Extracted records
# # # # # # #

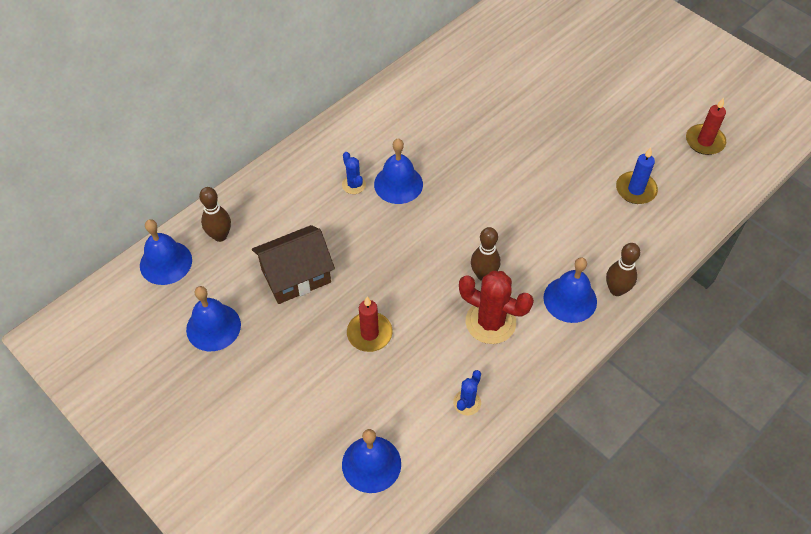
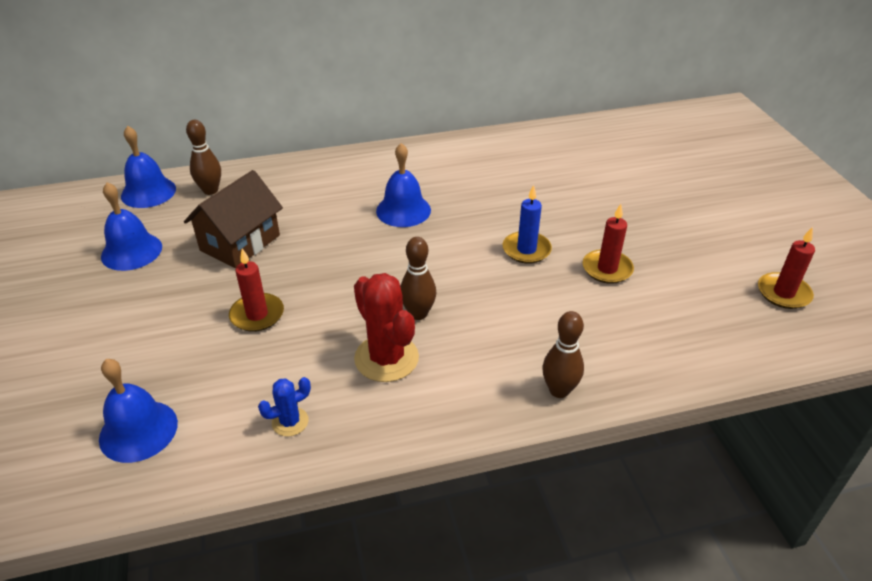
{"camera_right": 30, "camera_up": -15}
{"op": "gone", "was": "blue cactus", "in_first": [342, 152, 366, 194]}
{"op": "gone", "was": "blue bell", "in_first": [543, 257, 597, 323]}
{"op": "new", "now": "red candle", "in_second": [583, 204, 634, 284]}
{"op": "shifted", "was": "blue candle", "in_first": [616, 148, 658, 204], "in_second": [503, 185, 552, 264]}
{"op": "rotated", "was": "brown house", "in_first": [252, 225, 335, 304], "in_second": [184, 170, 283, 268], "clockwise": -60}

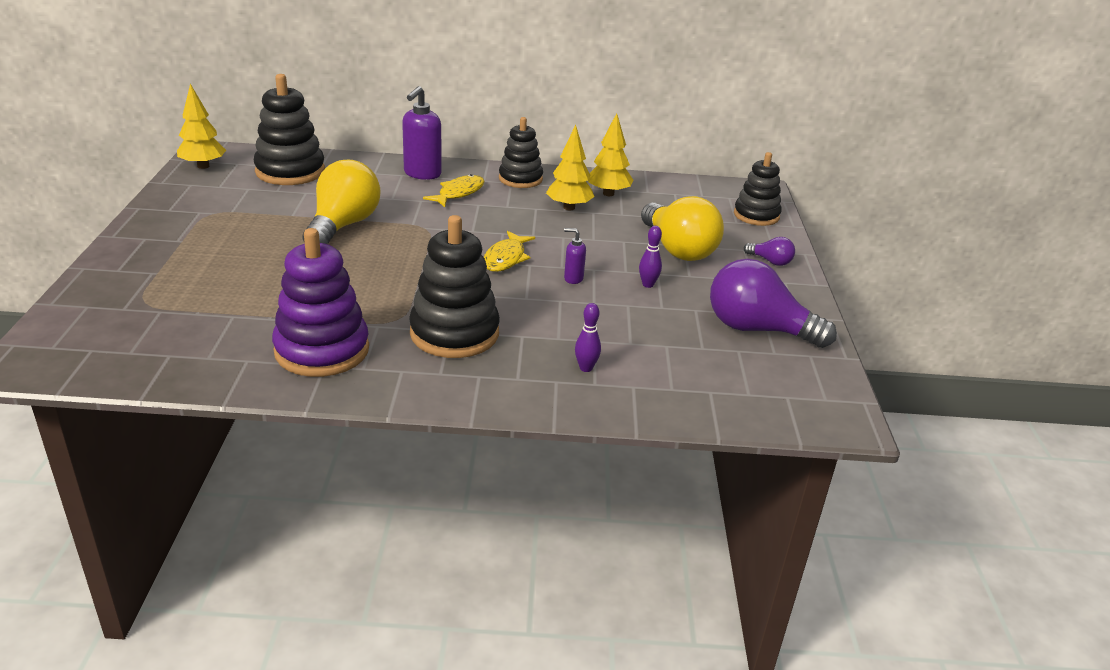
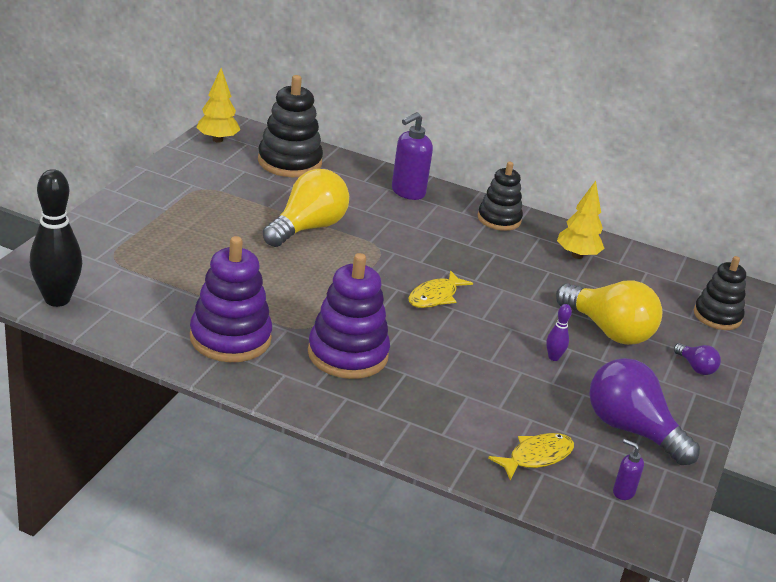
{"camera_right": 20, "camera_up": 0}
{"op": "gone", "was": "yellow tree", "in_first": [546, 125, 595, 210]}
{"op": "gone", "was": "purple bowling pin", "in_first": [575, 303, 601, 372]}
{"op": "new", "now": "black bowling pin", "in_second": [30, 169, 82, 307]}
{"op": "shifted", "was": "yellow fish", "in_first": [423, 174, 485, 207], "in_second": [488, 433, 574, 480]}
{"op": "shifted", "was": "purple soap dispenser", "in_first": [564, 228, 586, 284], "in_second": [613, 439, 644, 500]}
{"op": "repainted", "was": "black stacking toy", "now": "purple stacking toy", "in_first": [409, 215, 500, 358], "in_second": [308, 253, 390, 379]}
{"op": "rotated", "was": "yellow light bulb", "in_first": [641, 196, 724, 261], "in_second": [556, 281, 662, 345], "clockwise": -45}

# # # # # # #

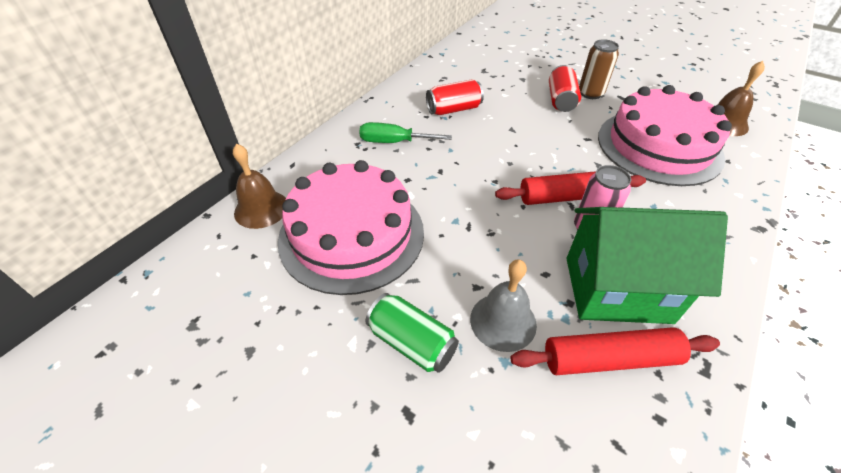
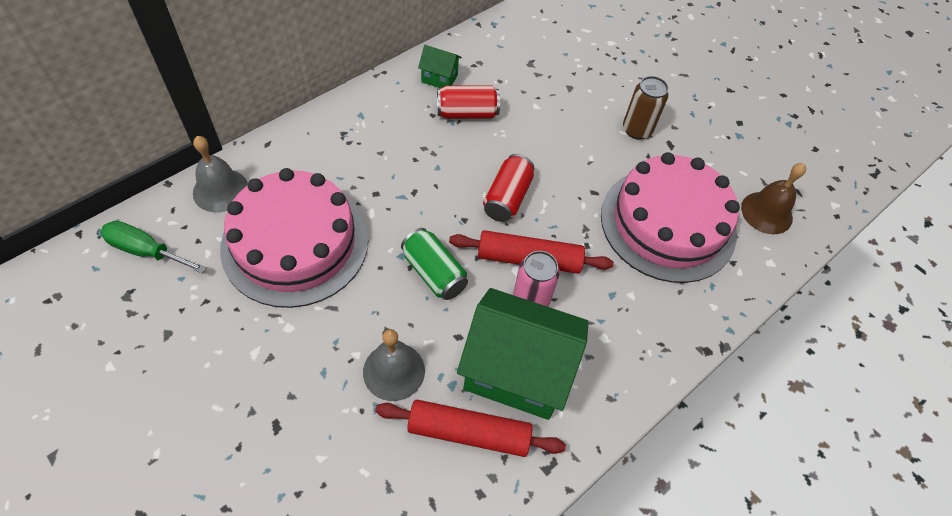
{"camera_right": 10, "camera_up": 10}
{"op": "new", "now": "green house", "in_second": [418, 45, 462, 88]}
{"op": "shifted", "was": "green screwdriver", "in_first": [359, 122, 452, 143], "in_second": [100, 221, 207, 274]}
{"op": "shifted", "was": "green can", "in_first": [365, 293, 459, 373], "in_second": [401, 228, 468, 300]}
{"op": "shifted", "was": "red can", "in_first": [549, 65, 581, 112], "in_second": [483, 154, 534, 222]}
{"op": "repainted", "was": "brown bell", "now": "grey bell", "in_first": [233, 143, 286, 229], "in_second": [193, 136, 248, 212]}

# # # # # # #

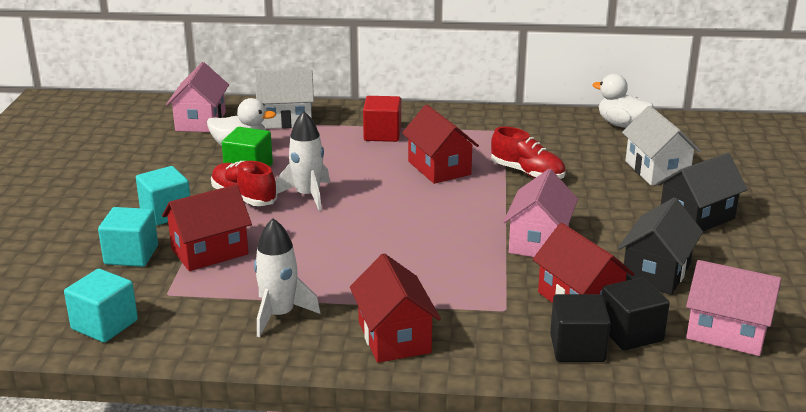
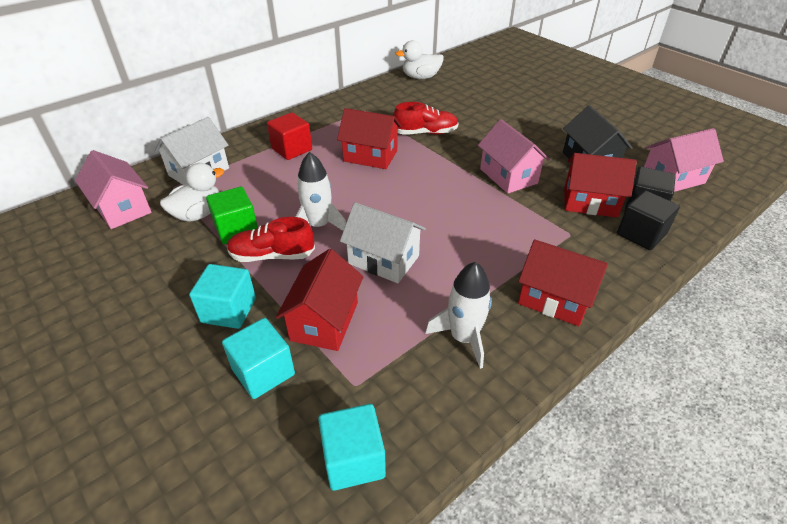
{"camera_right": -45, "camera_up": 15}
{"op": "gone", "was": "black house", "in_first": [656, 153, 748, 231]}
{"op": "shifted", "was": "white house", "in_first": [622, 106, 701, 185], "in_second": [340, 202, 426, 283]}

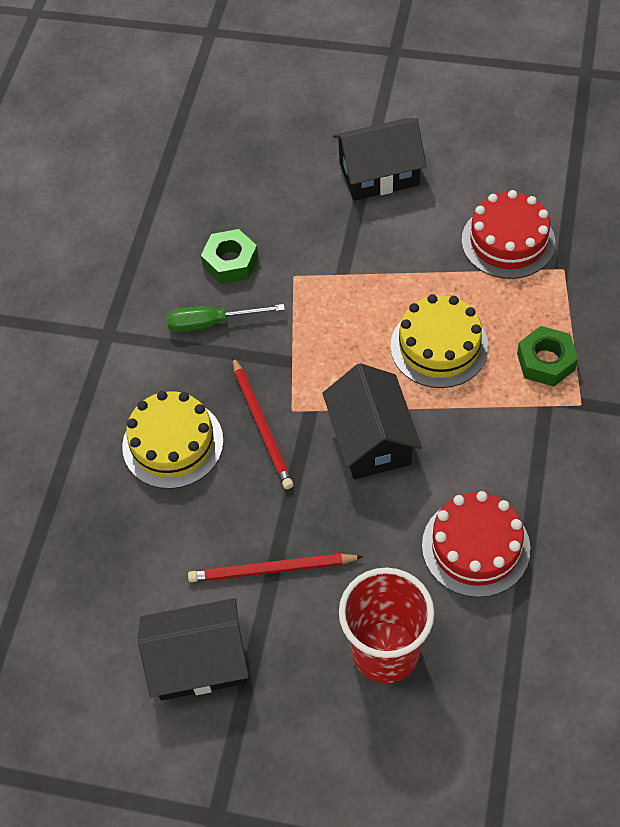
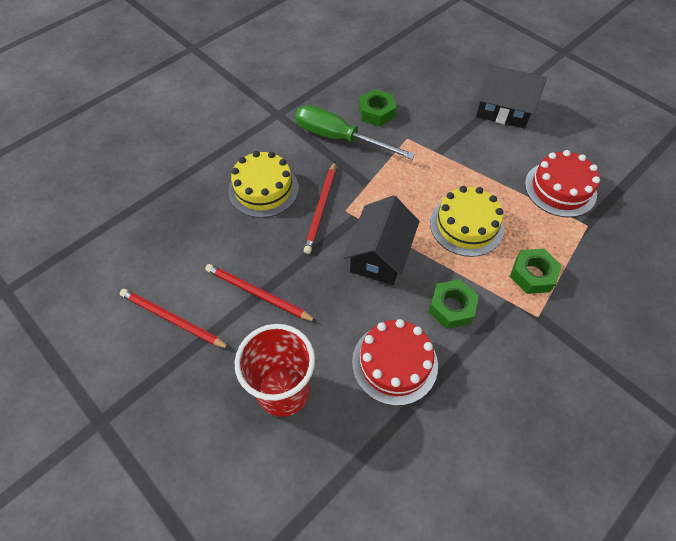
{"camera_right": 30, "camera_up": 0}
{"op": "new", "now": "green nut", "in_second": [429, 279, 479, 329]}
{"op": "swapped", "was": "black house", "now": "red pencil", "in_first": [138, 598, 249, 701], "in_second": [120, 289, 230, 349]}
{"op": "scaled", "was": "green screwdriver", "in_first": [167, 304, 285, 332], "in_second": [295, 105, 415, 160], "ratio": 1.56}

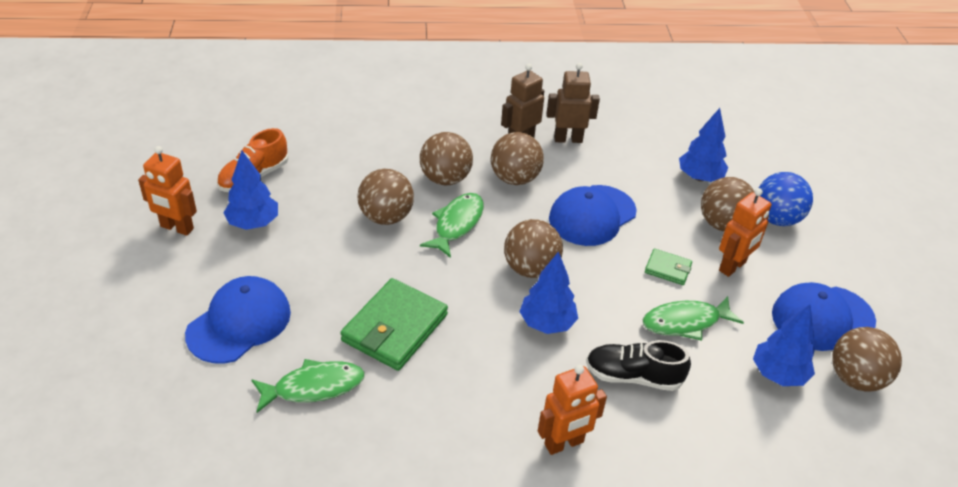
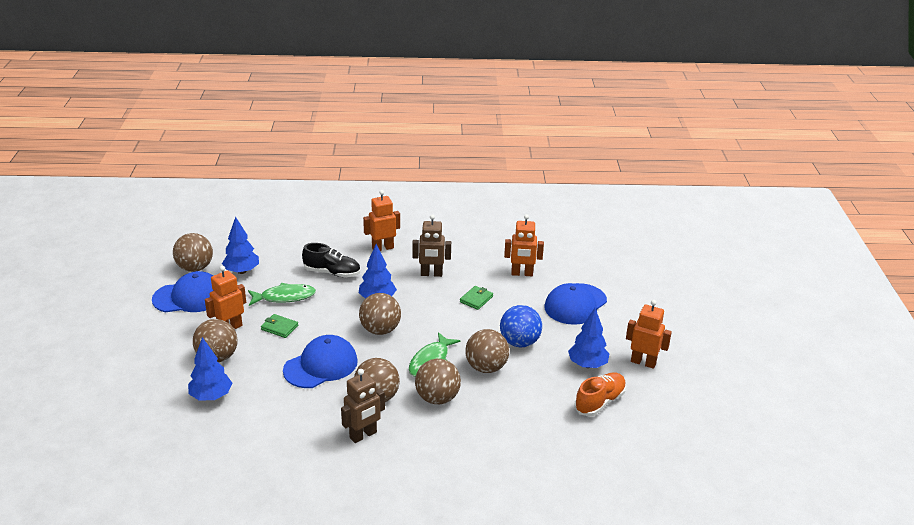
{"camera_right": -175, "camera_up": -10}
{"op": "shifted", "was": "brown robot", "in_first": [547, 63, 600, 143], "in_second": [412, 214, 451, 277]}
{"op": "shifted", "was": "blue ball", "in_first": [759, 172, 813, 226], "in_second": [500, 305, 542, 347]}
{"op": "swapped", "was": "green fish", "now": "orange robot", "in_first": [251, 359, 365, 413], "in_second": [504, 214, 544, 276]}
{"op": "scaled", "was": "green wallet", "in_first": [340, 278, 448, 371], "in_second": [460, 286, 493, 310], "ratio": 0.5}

# # # # # # #

TASK BRIEF
Wherever the string "candle" occurs in the entries, copy that whole line.

WRITTEN REPLY
{"op": "new", "now": "red candle", "in_second": [583, 204, 634, 284]}
{"op": "shifted", "was": "blue candle", "in_first": [616, 148, 658, 204], "in_second": [503, 185, 552, 264]}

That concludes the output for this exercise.